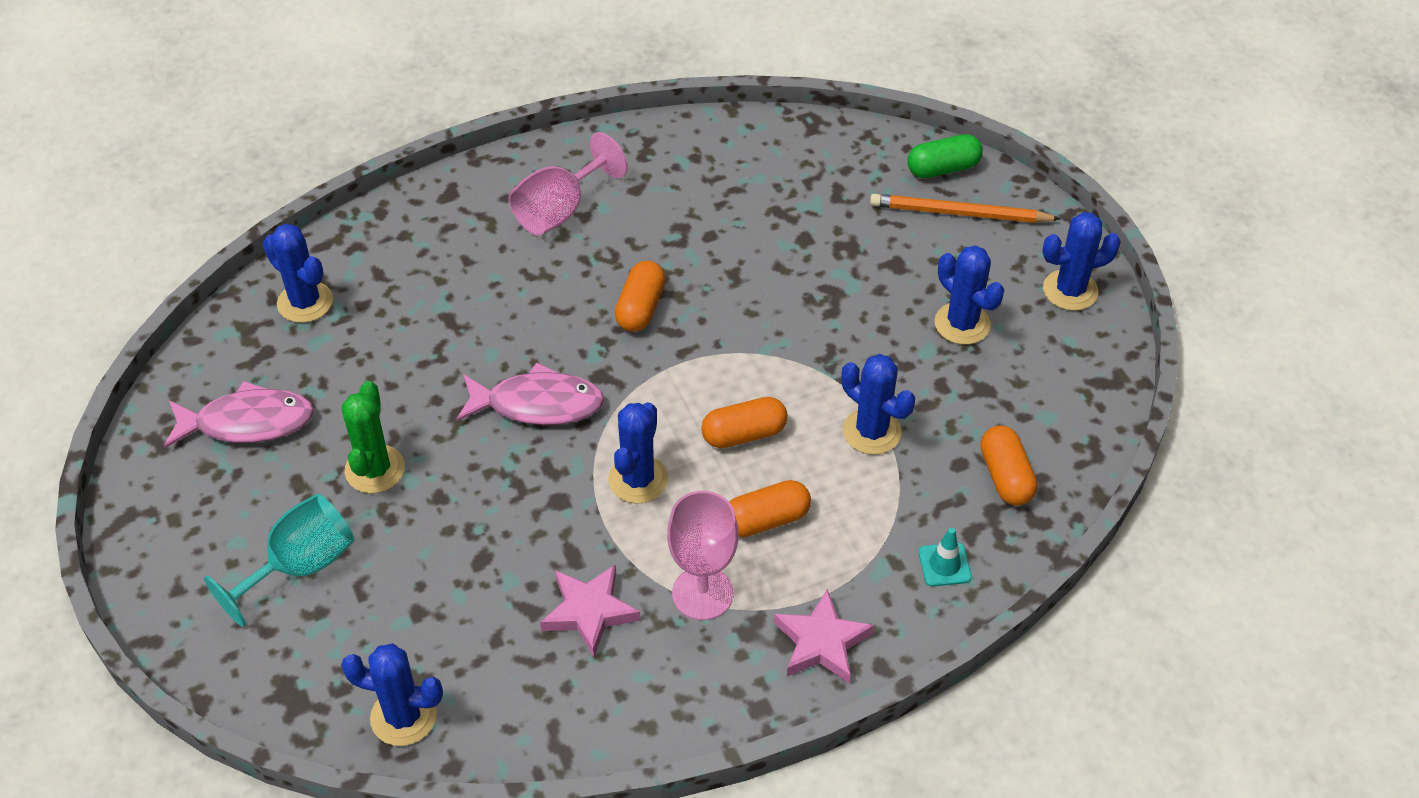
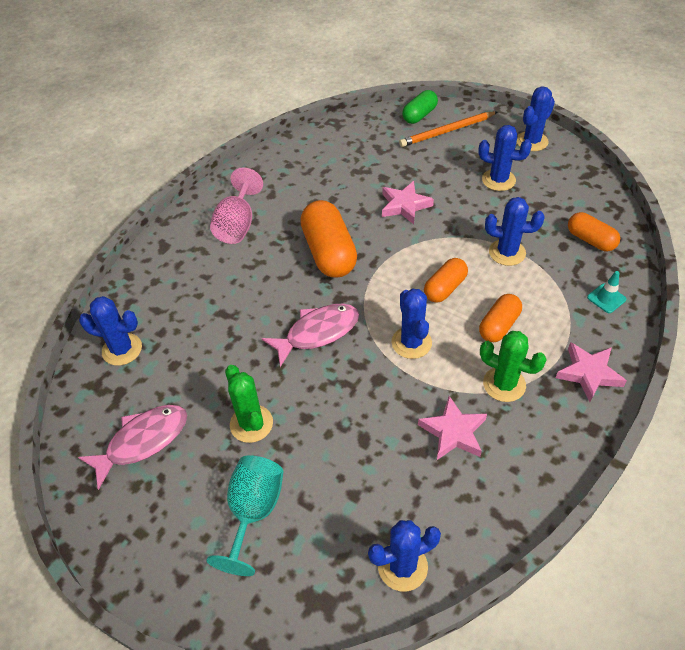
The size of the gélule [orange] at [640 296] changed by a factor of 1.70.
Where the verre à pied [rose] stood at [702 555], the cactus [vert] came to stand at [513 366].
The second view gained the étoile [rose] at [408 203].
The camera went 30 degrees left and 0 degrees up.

++++++++++++++++++++

TASK REQUIREMENTS> Copy all lines from the material that include "rose".

SOLUTION BELOW>
Where the verre à pied [rose] stood at [702 555], the cactus [vert] came to stand at [513 366].
The second view gained the étoile [rose] at [408 203].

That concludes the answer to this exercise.